▶ What the exercise asks: The reply should contain every line of the data, repeated exactly, and no pictures.

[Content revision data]

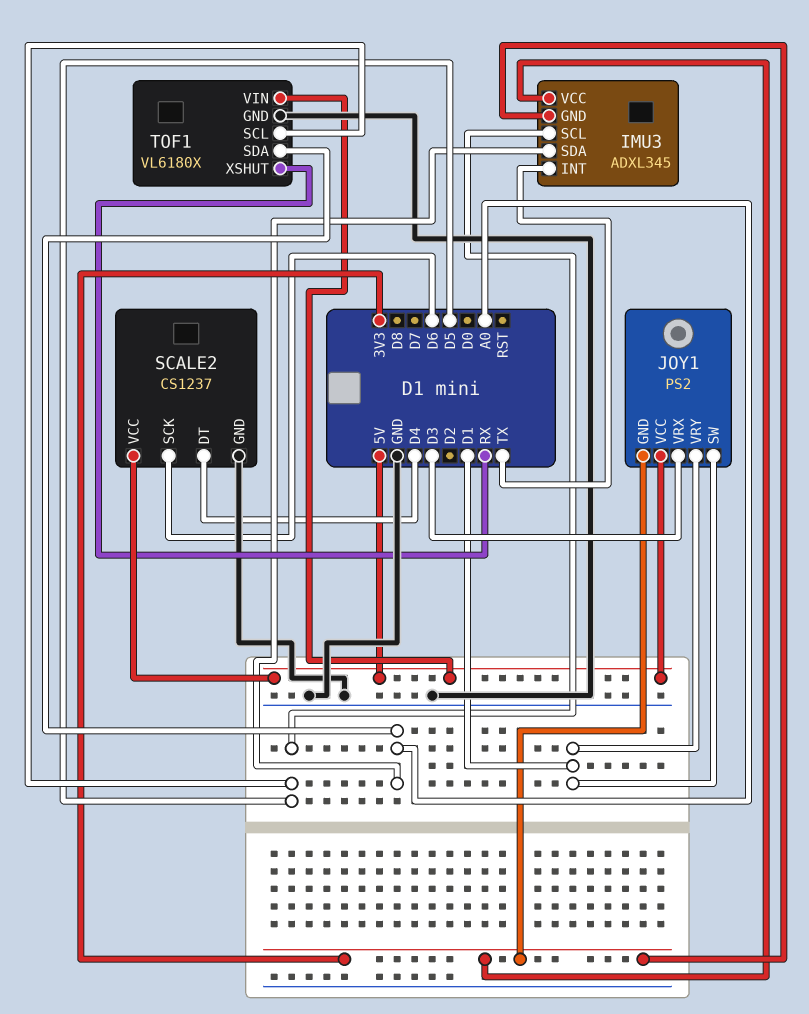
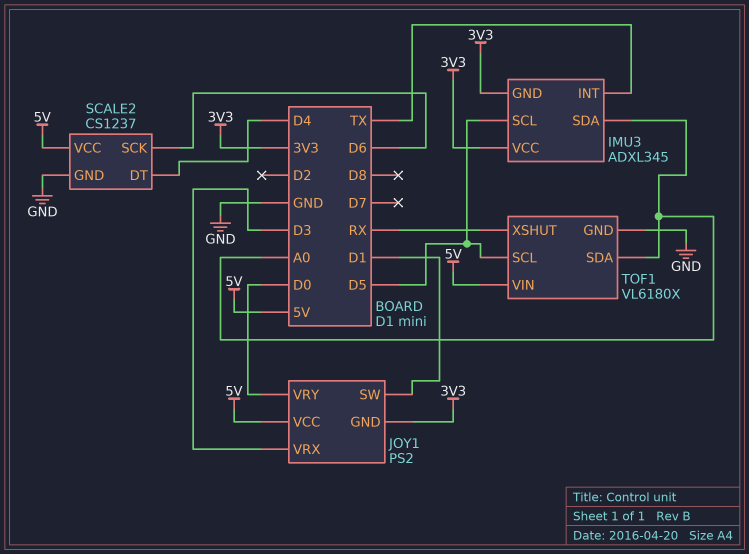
JOY1 pin VRY: D1 -> D0

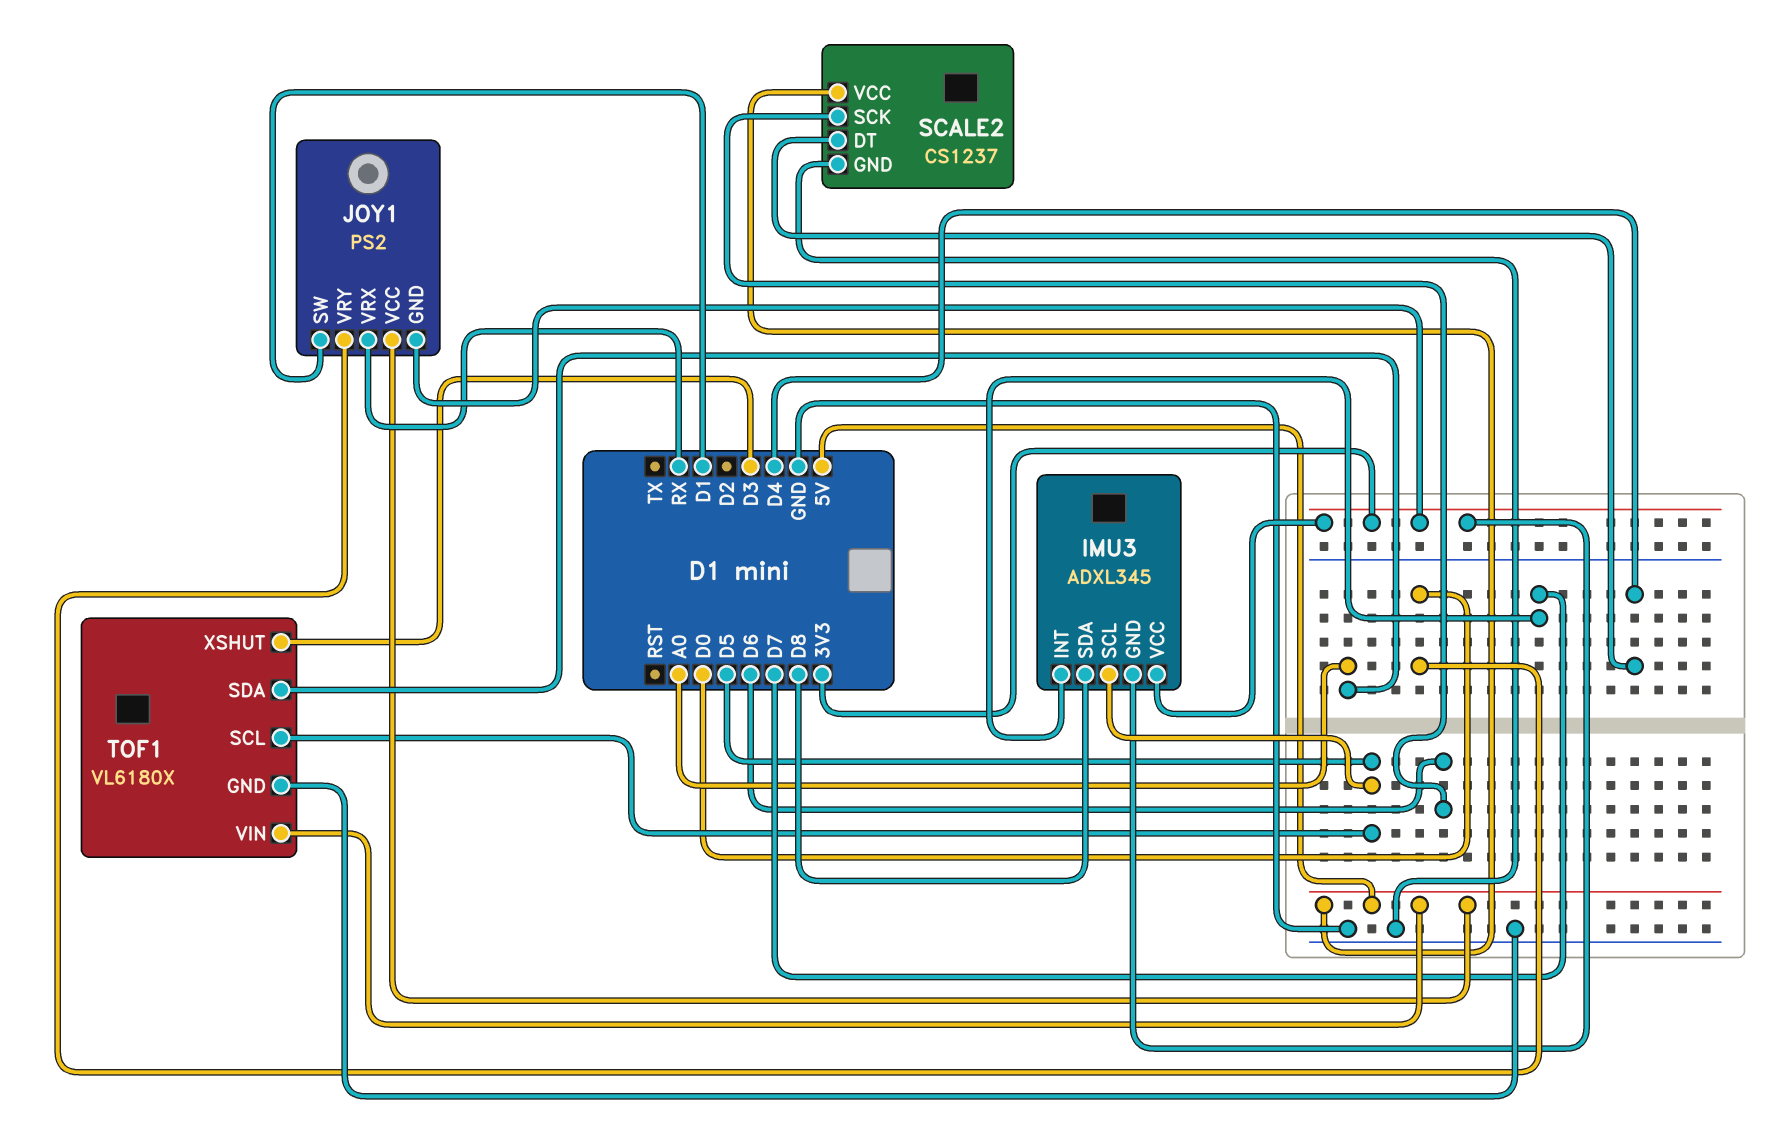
IMU3 pin INT: TX -> D7
IMU3 pin SDA: A0 -> D8
JOY1 pin VRX: D3 -> RX
TOF1 pin XSHUT: RX -> D3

▶ Reply:
JOY1 pin VRY: D1 -> D0

IMU3 pin INT: TX -> D7
IMU3 pin SDA: A0 -> D8
JOY1 pin VRX: D3 -> RX
TOF1 pin XSHUT: RX -> D3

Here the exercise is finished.